To do:
When you respond, restate each record exactly as it is given.

Stored dataset items
= = = =
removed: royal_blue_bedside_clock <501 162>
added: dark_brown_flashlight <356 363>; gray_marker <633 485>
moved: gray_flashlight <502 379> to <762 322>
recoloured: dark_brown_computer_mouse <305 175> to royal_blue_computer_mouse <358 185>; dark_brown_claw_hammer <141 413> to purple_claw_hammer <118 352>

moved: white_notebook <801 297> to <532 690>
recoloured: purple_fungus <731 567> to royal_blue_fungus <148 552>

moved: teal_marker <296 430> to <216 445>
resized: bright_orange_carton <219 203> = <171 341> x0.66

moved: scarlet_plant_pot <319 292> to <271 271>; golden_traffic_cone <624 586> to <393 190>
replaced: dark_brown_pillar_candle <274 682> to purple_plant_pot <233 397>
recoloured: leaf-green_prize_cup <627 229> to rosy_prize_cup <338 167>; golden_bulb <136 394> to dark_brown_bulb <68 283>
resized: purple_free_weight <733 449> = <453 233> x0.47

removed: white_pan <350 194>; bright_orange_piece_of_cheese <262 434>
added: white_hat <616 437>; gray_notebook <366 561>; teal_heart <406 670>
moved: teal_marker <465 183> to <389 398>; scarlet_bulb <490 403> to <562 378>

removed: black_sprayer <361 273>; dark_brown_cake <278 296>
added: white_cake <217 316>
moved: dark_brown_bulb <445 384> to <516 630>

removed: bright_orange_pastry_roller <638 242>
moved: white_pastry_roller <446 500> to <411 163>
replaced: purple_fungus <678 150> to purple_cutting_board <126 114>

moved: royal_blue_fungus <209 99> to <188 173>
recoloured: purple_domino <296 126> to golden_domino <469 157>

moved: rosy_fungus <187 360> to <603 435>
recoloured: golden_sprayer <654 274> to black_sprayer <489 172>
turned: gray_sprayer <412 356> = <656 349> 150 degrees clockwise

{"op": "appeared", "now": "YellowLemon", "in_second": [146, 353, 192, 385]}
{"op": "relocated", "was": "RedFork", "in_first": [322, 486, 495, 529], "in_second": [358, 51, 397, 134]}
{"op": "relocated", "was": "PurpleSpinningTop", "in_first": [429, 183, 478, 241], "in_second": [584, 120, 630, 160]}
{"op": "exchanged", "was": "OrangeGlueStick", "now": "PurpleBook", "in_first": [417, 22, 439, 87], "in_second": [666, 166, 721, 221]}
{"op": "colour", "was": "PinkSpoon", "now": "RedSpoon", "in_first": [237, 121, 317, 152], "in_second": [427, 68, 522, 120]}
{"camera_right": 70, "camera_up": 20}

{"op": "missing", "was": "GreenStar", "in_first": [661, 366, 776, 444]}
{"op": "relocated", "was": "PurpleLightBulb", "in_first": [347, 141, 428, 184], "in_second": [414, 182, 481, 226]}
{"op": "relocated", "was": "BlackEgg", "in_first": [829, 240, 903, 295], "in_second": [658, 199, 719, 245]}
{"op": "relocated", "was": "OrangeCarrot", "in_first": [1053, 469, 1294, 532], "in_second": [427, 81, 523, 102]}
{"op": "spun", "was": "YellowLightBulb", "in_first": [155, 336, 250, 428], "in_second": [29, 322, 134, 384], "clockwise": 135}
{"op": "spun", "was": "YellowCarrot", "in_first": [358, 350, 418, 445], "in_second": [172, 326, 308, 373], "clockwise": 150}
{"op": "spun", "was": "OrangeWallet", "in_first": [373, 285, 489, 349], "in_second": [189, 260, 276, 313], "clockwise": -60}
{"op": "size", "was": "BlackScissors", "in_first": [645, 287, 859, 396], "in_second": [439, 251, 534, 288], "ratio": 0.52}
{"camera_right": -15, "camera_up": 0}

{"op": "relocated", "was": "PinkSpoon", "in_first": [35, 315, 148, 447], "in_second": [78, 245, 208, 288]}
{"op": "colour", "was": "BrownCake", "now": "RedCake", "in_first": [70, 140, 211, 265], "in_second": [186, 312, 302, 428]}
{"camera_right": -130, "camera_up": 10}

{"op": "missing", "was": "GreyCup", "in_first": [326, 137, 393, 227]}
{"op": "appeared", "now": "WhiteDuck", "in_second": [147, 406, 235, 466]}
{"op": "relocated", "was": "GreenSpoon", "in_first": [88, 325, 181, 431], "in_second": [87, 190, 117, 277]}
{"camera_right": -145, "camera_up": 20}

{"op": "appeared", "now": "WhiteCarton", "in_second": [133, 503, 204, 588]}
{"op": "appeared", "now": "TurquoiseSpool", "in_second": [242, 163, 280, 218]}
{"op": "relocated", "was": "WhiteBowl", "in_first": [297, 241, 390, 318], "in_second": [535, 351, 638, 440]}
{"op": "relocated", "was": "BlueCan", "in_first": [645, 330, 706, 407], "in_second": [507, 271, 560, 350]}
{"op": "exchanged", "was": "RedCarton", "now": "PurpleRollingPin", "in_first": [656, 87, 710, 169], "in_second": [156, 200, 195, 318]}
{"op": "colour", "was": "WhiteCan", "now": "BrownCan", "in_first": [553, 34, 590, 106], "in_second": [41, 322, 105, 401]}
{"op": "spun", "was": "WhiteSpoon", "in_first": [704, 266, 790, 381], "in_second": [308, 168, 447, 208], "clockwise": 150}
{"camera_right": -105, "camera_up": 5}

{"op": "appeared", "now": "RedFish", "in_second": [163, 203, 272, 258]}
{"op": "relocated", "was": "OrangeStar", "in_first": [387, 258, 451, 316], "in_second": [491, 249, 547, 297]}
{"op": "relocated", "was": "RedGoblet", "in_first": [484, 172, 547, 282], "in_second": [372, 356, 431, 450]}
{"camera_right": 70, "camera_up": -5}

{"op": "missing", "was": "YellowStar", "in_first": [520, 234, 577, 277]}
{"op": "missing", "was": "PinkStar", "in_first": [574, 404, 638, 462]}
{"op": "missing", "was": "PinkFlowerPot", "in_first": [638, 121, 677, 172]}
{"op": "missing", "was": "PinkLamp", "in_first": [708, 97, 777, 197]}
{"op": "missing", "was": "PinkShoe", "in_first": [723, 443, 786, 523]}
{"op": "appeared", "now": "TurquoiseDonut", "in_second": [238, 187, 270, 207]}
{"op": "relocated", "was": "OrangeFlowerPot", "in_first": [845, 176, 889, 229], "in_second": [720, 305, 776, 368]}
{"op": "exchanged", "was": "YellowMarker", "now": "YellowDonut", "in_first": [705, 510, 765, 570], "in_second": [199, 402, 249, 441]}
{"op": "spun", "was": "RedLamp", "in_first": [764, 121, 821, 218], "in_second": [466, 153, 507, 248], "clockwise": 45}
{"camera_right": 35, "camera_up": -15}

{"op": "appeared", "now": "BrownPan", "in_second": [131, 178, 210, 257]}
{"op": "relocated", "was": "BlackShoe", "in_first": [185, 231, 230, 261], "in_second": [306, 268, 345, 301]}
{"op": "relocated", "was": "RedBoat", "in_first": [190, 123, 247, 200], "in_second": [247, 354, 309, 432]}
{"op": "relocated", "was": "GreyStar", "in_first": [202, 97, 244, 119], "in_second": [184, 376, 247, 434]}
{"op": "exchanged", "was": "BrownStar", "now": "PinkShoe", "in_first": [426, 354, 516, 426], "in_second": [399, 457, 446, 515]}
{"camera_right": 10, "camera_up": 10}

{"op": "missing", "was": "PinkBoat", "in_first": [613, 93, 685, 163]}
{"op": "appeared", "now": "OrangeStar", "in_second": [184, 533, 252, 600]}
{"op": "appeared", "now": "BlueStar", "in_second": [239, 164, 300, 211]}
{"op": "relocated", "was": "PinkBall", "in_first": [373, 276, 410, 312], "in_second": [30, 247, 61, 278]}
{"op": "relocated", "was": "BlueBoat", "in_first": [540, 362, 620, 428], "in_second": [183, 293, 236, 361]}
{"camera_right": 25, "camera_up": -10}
= = = =
Solved problem:
removed: royal_blue_bedside_clock <501 162>
added: dark_brown_flashlight <356 363>; gray_marker <633 485>
moved: gray_flashlight <502 379> to <762 322>
recoloured: dark_brown_computer_mouse <305 175> to royal_blue_computer_mouse <358 185>; dark_brown_claw_hammer <141 413> to purple_claw_hammer <118 352>

moved: white_notebook <801 297> to <532 690>
recoloured: purple_fungus <731 567> to royal_blue_fungus <148 552>

moved: teal_marker <296 430> to <216 445>
resized: bright_orange_carton <219 203> = <171 341> x0.66

moved: scarlet_plant_pot <319 292> to <271 271>; golden_traffic_cone <624 586> to <393 190>
replaced: dark_brown_pillar_candle <274 682> to purple_plant_pot <233 397>
recoloured: leaf-green_prize_cup <627 229> to rosy_prize_cup <338 167>; golden_bulb <136 394> to dark_brown_bulb <68 283>
resized: purple_free_weight <733 449> = <453 233> x0.47

removed: white_pan <350 194>; bright_orange_piece_of_cheese <262 434>
added: white_hat <616 437>; gray_notebook <366 561>; teal_heart <406 670>
moved: teal_marker <465 183> to <389 398>; scarlet_bulb <490 403> to <562 378>

removed: black_sprayer <361 273>; dark_brown_cake <278 296>
added: white_cake <217 316>
moved: dark_brown_bulb <445 384> to <516 630>

removed: bright_orange_pastry_roller <638 242>
moved: white_pastry_roller <446 500> to <411 163>
replaced: purple_fungus <678 150> to purple_cutting_board <126 114>

moved: royal_blue_fungus <209 99> to <188 173>
recoloured: purple_domino <296 126> to golden_domino <469 157>

moved: rosy_fungus <187 360> to <603 435>
recoloured: golden_sprayer <654 274> to black_sprayer <489 172>
turned: gray_sprayer <412 356> = <656 349> 150 degrees clockwise

{"op": "appeared", "now": "YellowLemon", "in_second": [146, 353, 192, 385]}
{"op": "relocated", "was": "RedFork", "in_first": [322, 486, 495, 529], "in_second": [358, 51, 397, 134]}
{"op": "relocated", "was": "PurpleSpinningTop", "in_first": [429, 183, 478, 241], "in_second": [584, 120, 630, 160]}
{"op": "exchanged", "was": "OrangeGlueStick", "now": "PurpleBook", "in_first": [417, 22, 439, 87], "in_second": [666, 166, 721, 221]}
{"op": "colour", "was": "PinkSpoon", "now": "RedSpoon", "in_first": [237, 121, 317, 152], "in_second": [427, 68, 522, 120]}
{"camera_right": 70, "camera_up": 20}

{"op": "missing", "was": "GreenStar", "in_first": [661, 366, 776, 444]}
{"op": "relocated", "was": "PurpleLightBulb", "in_first": [347, 141, 428, 184], "in_second": [414, 182, 481, 226]}
{"op": "relocated", "was": "BlackEgg", "in_first": [829, 240, 903, 295], "in_second": [658, 199, 719, 245]}
{"op": "relocated", "was": "OrangeCarrot", "in_first": [1053, 469, 1294, 532], "in_second": [427, 81, 523, 102]}
{"op": "spun", "was": "YellowLightBulb", "in_first": [155, 336, 250, 428], "in_second": [29, 322, 134, 384], "clockwise": 135}
{"op": "spun", "was": "YellowCarrot", "in_first": [358, 350, 418, 445], "in_second": [172, 326, 308, 373], "clockwise": 150}
{"op": "spun", "was": "OrangeWallet", "in_first": [373, 285, 489, 349], "in_second": [189, 260, 276, 313], "clockwise": -60}
{"op": "size", "was": "BlackScissors", "in_first": [645, 287, 859, 396], "in_second": [439, 251, 534, 288], "ratio": 0.52}
{"camera_right": -15, "camera_up": 0}

{"op": "relocated", "was": "PinkSpoon", "in_first": [35, 315, 148, 447], "in_second": [78, 245, 208, 288]}
{"op": "colour", "was": "BrownCake", "now": "RedCake", "in_first": [70, 140, 211, 265], "in_second": [186, 312, 302, 428]}
{"camera_right": -130, "camera_up": 10}

{"op": "missing", "was": "GreyCup", "in_first": [326, 137, 393, 227]}
{"op": "appeared", "now": "WhiteDuck", "in_second": [147, 406, 235, 466]}
{"op": "relocated", "was": "GreenSpoon", "in_first": [88, 325, 181, 431], "in_second": [87, 190, 117, 277]}
{"camera_right": -145, "camera_up": 20}

{"op": "appeared", "now": "WhiteCarton", "in_second": [133, 503, 204, 588]}
{"op": "appeared", "now": "TurquoiseSpool", "in_second": [242, 163, 280, 218]}
{"op": "relocated", "was": "WhiteBowl", "in_first": [297, 241, 390, 318], "in_second": [535, 351, 638, 440]}
{"op": "relocated", "was": "BlueCan", "in_first": [645, 330, 706, 407], "in_second": [507, 271, 560, 350]}
{"op": "exchanged", "was": "RedCarton", "now": "PurpleRollingPin", "in_first": [656, 87, 710, 169], "in_second": [156, 200, 195, 318]}
{"op": "colour", "was": "WhiteCan", "now": "BrownCan", "in_first": [553, 34, 590, 106], "in_second": [41, 322, 105, 401]}
{"op": "spun", "was": "WhiteSpoon", "in_first": [704, 266, 790, 381], "in_second": [308, 168, 447, 208], "clockwise": 150}
{"camera_right": -105, "camera_up": 5}

{"op": "appeared", "now": "RedFish", "in_second": [163, 203, 272, 258]}
{"op": "relocated", "was": "OrangeStar", "in_first": [387, 258, 451, 316], "in_second": [491, 249, 547, 297]}
{"op": "relocated", "was": "RedGoblet", "in_first": [484, 172, 547, 282], "in_second": [372, 356, 431, 450]}
{"camera_right": 70, "camera_up": -5}

{"op": "missing", "was": "YellowStar", "in_first": [520, 234, 577, 277]}
{"op": "missing", "was": "PinkStar", "in_first": [574, 404, 638, 462]}
{"op": "missing", "was": "PinkFlowerPot", "in_first": [638, 121, 677, 172]}
{"op": "missing", "was": "PinkLamp", "in_first": [708, 97, 777, 197]}
{"op": "missing", "was": "PinkShoe", "in_first": [723, 443, 786, 523]}
{"op": "appeared", "now": "TurquoiseDonut", "in_second": [238, 187, 270, 207]}
{"op": "relocated", "was": "OrangeFlowerPot", "in_first": [845, 176, 889, 229], "in_second": [720, 305, 776, 368]}
{"op": "exchanged", "was": "YellowMarker", "now": "YellowDonut", "in_first": [705, 510, 765, 570], "in_second": [199, 402, 249, 441]}
{"op": "spun", "was": "RedLamp", "in_first": [764, 121, 821, 218], "in_second": [466, 153, 507, 248], "clockwise": 45}
{"camera_right": 35, "camera_up": -15}

{"op": "appeared", "now": "BrownPan", "in_second": [131, 178, 210, 257]}
{"op": "relocated", "was": "BlackShoe", "in_first": [185, 231, 230, 261], "in_second": [306, 268, 345, 301]}
{"op": "relocated", "was": "RedBoat", "in_first": [190, 123, 247, 200], "in_second": [247, 354, 309, 432]}
{"op": "relocated", "was": "GreyStar", "in_first": [202, 97, 244, 119], "in_second": [184, 376, 247, 434]}
{"op": "exchanged", "was": "BrownStar", "now": "PinkShoe", "in_first": [426, 354, 516, 426], "in_second": [399, 457, 446, 515]}
{"camera_right": 10, "camera_up": 10}

{"op": "missing", "was": "PinkBoat", "in_first": [613, 93, 685, 163]}
{"op": "appeared", "now": "OrangeStar", "in_second": [184, 533, 252, 600]}
{"op": "appeared", "now": "BlueStar", "in_second": [239, 164, 300, 211]}
{"op": "relocated", "was": "PinkBall", "in_first": [373, 276, 410, 312], "in_second": [30, 247, 61, 278]}
{"op": "relocated", "was": "BlueBoat", "in_first": [540, 362, 620, 428], "in_second": [183, 293, 236, 361]}
{"camera_right": 25, "camera_up": -10}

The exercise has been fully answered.